GIVEN INFORMATION:

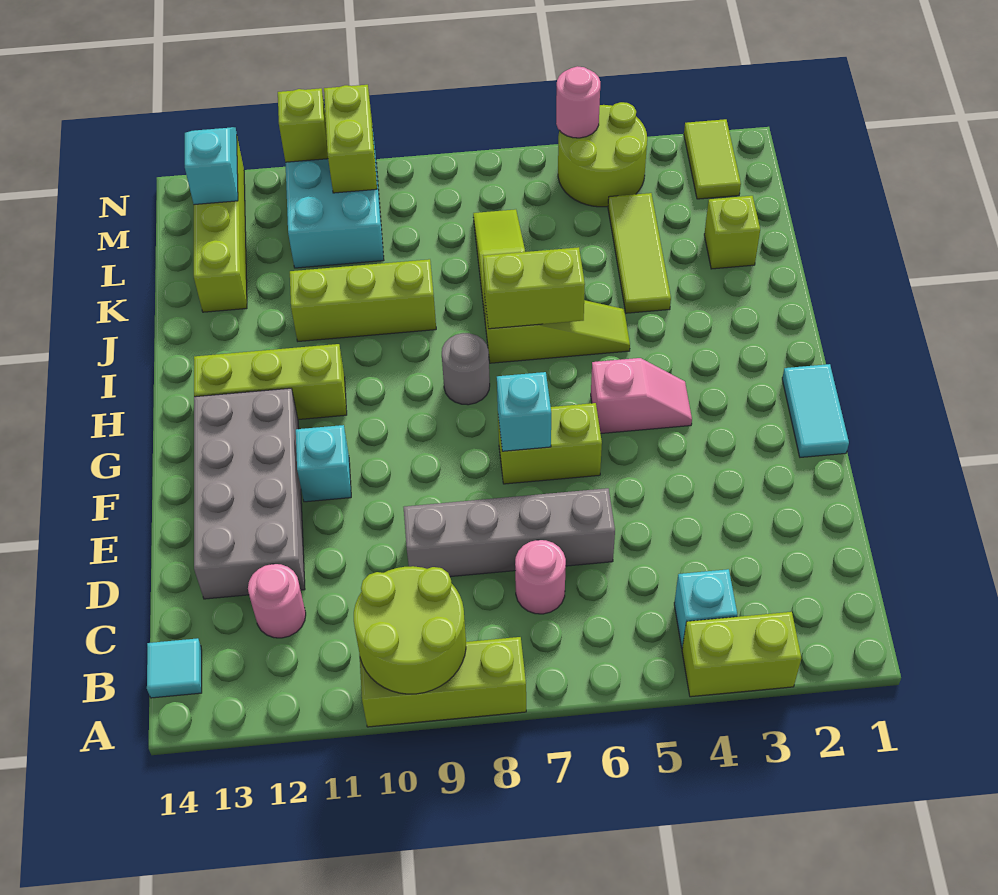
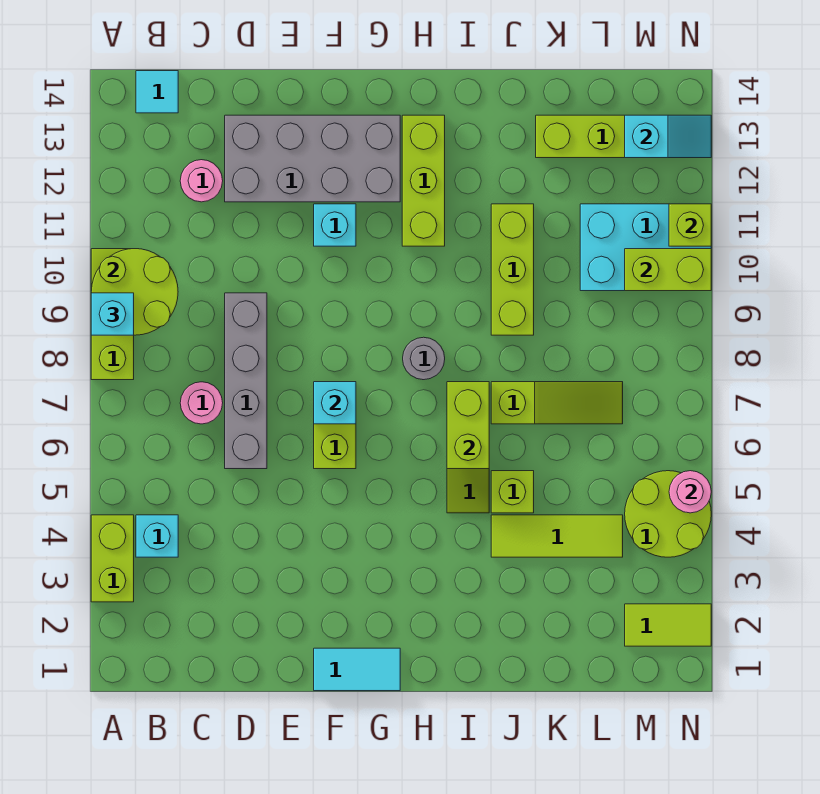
none -> cyan brick A9 level 3
pink slope G4:G5 level 1 top 5 -> none
lime brick K2 level 1 -> lime brick J5 level 1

WHAT IS NEEDED: When a line above includes the word "none", please list that line.

RESPONSE:
none -> cyan brick A9 level 3
pink slope G4:G5 level 1 top 5 -> none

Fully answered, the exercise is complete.